AIM OF THE EXERCISE.
Every line of the entries with the word "Global" in it should be shown.

LISTED RECORDS.
::::

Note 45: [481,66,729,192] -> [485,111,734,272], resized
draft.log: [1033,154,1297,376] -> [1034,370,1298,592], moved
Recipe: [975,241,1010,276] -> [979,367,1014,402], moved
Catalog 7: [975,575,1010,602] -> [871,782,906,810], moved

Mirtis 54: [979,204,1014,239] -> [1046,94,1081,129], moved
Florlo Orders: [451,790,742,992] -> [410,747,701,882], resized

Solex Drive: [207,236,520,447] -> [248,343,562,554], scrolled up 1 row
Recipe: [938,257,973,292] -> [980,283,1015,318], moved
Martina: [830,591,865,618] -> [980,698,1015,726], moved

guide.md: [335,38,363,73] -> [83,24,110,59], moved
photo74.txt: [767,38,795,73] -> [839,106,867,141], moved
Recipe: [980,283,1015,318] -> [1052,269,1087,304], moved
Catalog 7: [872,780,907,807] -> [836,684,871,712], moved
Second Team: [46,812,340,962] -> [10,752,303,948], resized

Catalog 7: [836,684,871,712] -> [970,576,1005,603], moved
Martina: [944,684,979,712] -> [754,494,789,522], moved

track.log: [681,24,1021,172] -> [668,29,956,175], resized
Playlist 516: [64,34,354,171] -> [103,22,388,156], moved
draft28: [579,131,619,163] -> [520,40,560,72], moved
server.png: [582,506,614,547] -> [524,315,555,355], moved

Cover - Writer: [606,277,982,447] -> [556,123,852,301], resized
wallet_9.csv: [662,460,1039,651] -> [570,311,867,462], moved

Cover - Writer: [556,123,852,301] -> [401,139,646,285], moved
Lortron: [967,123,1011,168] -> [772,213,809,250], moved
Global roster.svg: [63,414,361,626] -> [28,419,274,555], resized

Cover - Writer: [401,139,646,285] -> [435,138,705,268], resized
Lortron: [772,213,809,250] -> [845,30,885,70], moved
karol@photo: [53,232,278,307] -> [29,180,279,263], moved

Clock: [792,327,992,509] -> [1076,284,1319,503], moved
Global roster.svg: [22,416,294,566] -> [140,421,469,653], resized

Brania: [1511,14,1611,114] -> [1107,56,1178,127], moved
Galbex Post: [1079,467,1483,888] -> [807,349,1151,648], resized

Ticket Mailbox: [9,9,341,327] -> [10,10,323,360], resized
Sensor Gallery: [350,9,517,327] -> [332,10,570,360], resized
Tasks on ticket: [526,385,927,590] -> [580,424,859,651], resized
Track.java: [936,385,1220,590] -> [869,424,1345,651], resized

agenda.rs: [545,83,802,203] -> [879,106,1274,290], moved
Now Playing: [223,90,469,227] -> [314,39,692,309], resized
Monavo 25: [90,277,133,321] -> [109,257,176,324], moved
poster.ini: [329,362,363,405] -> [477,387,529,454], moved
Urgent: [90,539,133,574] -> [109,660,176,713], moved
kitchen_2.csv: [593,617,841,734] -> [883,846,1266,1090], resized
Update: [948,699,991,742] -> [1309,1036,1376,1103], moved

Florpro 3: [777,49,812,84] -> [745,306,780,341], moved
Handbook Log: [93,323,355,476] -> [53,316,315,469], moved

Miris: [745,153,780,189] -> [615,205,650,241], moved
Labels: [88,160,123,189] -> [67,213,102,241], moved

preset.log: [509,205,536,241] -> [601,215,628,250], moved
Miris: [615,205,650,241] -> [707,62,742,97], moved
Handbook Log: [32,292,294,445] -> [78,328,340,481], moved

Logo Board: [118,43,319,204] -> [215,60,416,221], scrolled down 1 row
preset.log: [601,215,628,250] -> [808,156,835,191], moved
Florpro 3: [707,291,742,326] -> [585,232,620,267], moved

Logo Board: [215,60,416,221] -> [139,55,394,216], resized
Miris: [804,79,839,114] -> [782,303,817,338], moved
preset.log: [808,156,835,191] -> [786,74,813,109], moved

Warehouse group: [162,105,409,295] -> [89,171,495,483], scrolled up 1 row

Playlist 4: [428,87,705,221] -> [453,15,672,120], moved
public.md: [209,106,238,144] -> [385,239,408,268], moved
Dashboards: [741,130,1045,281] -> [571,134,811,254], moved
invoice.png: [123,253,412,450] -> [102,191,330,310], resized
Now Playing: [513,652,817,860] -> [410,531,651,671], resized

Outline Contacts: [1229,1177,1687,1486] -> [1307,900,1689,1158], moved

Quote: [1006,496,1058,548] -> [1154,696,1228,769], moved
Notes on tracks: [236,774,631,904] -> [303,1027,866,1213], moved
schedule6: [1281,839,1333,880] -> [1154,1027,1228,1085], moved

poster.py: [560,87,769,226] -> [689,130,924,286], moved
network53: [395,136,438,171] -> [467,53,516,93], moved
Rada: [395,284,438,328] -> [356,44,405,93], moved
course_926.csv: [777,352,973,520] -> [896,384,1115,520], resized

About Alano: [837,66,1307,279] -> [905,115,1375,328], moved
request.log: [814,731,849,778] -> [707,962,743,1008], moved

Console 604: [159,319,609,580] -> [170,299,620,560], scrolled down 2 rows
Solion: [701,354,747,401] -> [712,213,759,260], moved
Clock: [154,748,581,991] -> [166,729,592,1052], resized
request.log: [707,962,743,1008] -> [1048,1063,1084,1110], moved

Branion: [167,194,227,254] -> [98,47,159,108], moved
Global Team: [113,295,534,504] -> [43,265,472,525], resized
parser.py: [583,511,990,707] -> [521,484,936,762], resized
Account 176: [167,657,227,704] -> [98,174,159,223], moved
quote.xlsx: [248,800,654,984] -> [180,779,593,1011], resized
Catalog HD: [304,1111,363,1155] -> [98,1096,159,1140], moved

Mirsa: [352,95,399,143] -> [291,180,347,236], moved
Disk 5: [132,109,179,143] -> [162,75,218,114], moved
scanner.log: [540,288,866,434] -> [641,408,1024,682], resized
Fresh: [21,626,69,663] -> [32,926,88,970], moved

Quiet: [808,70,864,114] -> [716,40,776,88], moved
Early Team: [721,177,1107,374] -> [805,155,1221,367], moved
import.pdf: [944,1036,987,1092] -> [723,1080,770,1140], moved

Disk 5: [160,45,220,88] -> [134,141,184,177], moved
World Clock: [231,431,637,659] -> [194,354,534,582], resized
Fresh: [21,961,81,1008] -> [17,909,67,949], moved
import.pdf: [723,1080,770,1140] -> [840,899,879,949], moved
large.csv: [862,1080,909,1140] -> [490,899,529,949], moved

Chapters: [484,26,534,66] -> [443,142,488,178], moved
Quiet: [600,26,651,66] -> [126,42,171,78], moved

::::

RESPONSE TO THE EXERCISE.
Global roster.svg: [63,414,361,626] -> [28,419,274,555], resized
Global roster.svg: [22,416,294,566] -> [140,421,469,653], resized
Global Team: [113,295,534,504] -> [43,265,472,525], resized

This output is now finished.